-- TASK MATERIAL follows --
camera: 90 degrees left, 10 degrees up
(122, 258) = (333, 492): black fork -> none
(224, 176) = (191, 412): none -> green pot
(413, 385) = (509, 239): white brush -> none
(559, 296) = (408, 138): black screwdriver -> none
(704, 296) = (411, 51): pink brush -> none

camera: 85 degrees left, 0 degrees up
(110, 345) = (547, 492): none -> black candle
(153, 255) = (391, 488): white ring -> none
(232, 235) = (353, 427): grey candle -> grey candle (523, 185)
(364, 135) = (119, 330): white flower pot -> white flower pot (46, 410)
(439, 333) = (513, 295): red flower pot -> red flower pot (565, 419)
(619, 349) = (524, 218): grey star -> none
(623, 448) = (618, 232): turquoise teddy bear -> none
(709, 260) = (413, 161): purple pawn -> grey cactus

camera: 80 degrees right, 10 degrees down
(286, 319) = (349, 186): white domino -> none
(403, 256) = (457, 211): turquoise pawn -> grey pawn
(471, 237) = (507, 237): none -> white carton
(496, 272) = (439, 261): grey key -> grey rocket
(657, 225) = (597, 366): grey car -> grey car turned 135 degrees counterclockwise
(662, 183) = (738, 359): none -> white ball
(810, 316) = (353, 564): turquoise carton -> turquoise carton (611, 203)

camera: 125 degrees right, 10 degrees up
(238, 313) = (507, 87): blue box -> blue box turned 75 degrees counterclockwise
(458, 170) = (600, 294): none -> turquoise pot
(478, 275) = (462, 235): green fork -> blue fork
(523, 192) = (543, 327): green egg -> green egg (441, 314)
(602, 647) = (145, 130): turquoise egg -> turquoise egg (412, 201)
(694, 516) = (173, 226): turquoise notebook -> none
-- TASK MATERIAL concluded --
TASK REQUIREMENTS: Once you have read the listing above, set it down again without alteration.

RESULT:
camera: 90 degrees left, 10 degrees up
(122, 258) = (333, 492): black fork -> none
(224, 176) = (191, 412): none -> green pot
(413, 385) = (509, 239): white brush -> none
(559, 296) = (408, 138): black screwdriver -> none
(704, 296) = (411, 51): pink brush -> none

camera: 85 degrees left, 0 degrees up
(110, 345) = (547, 492): none -> black candle
(153, 255) = (391, 488): white ring -> none
(232, 235) = (353, 427): grey candle -> grey candle (523, 185)
(364, 135) = (119, 330): white flower pot -> white flower pot (46, 410)
(439, 333) = (513, 295): red flower pot -> red flower pot (565, 419)
(619, 349) = (524, 218): grey star -> none
(623, 448) = (618, 232): turquoise teddy bear -> none
(709, 260) = (413, 161): purple pawn -> grey cactus

camera: 80 degrees right, 10 degrees down
(286, 319) = (349, 186): white domino -> none
(403, 256) = (457, 211): turquoise pawn -> grey pawn
(471, 237) = (507, 237): none -> white carton
(496, 272) = (439, 261): grey key -> grey rocket
(657, 225) = (597, 366): grey car -> grey car turned 135 degrees counterclockwise
(662, 183) = (738, 359): none -> white ball
(810, 316) = (353, 564): turquoise carton -> turquoise carton (611, 203)

camera: 125 degrees right, 10 degrees up
(238, 313) = (507, 87): blue box -> blue box turned 75 degrees counterclockwise
(458, 170) = (600, 294): none -> turquoise pot
(478, 275) = (462, 235): green fork -> blue fork
(523, 192) = (543, 327): green egg -> green egg (441, 314)
(602, 647) = (145, 130): turquoise egg -> turquoise egg (412, 201)
(694, 516) = (173, 226): turquoise notebook -> none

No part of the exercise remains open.